------ Data supplied ------
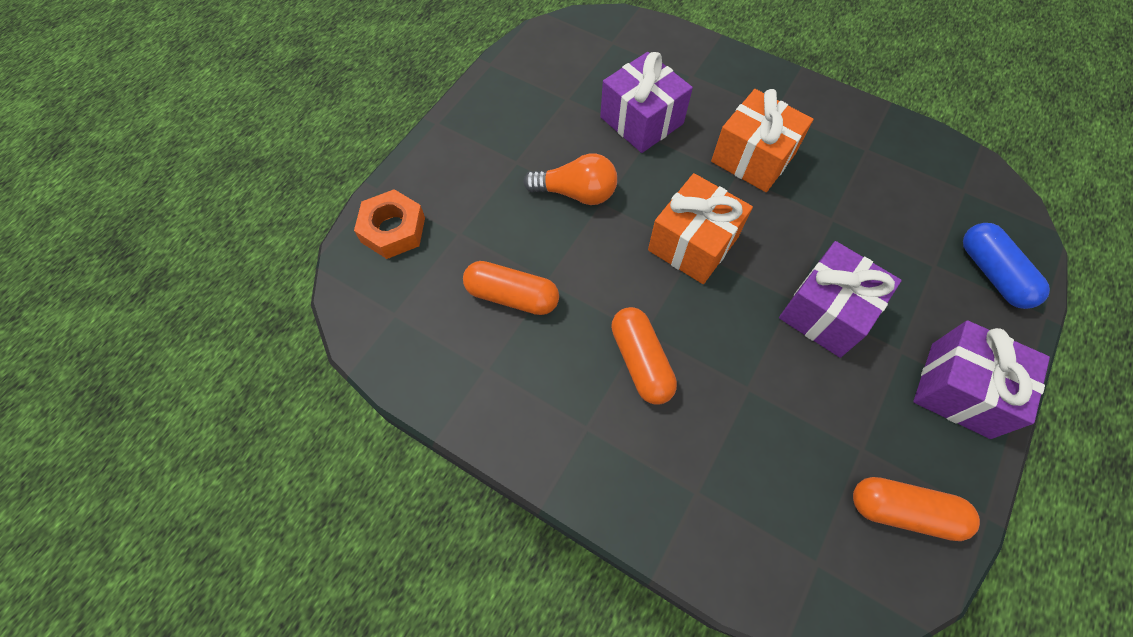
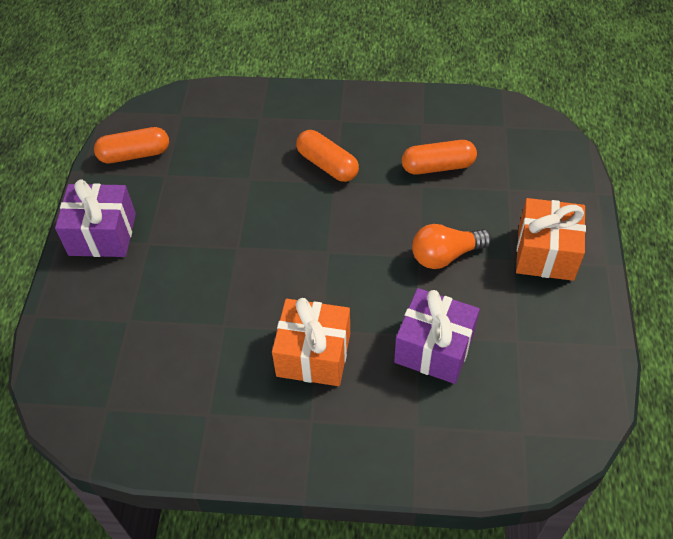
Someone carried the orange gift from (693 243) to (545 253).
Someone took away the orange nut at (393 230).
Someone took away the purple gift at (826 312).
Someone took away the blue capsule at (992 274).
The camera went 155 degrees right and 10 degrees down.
------
▶ [Required work] Lines with the word "took" in them are the answer; report each one from the data.

▶ [Result]
Someone took away the orange nut at (393 230).
Someone took away the purple gift at (826 312).
Someone took away the blue capsule at (992 274).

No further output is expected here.